BEGIN RECORDED INFORMATION

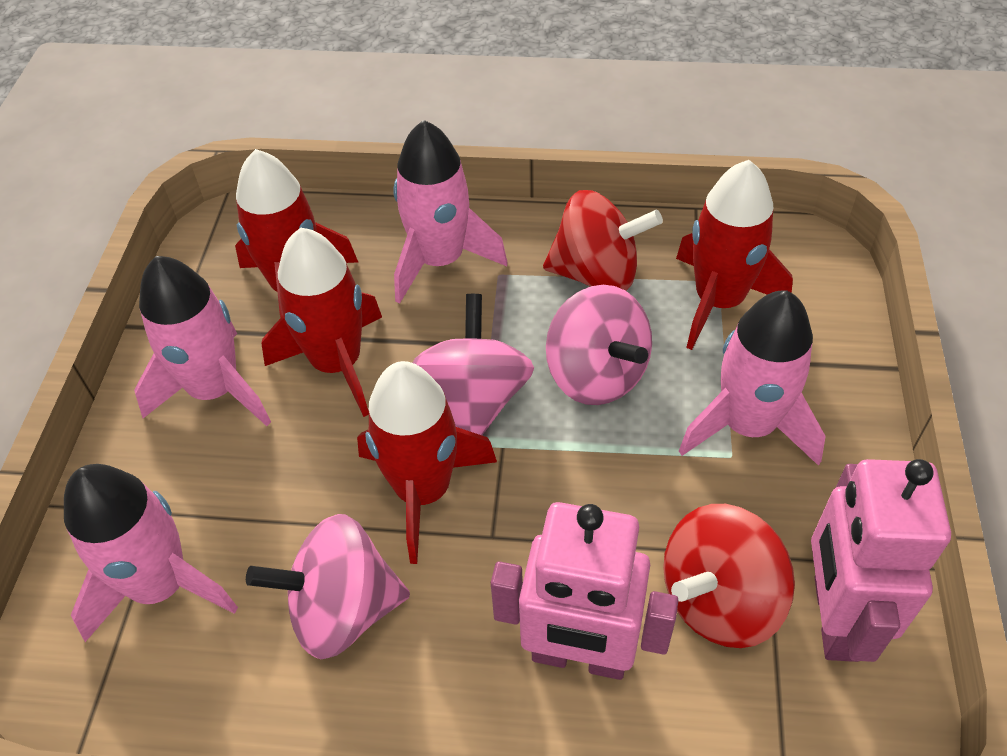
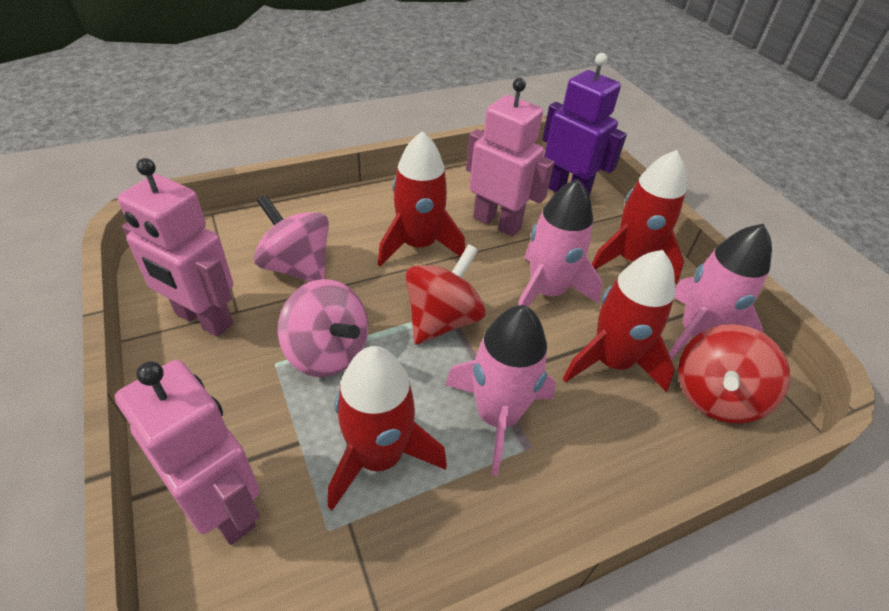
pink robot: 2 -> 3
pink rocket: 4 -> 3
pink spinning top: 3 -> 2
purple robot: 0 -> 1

END RECORDED INFORMATION
BEGIN RECORDED INFORMATION

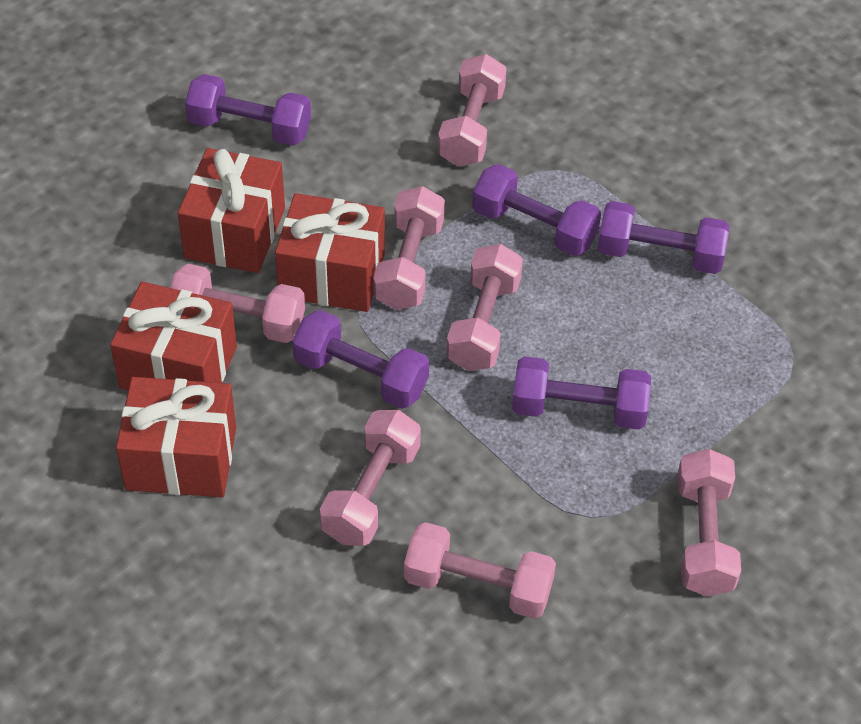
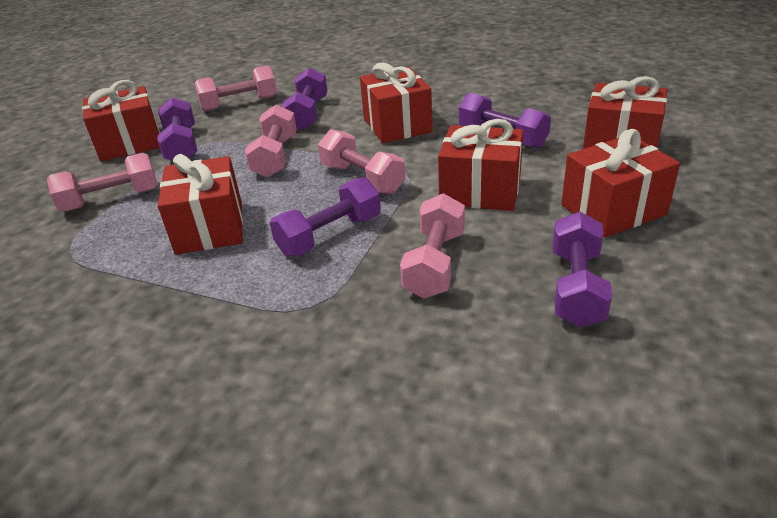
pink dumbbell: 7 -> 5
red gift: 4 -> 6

END RECORDED INFORMATION

_ASSIGNMENT:_
Keep both end lines and retype everything in the records above from the line containing "pink rocket: 4 -> 3" through the line containing "purple robot: 0 -> 1", exactly, with nothing else.

_TASK SOLUTION:_
pink rocket: 4 -> 3
pink spinning top: 3 -> 2
purple robot: 0 -> 1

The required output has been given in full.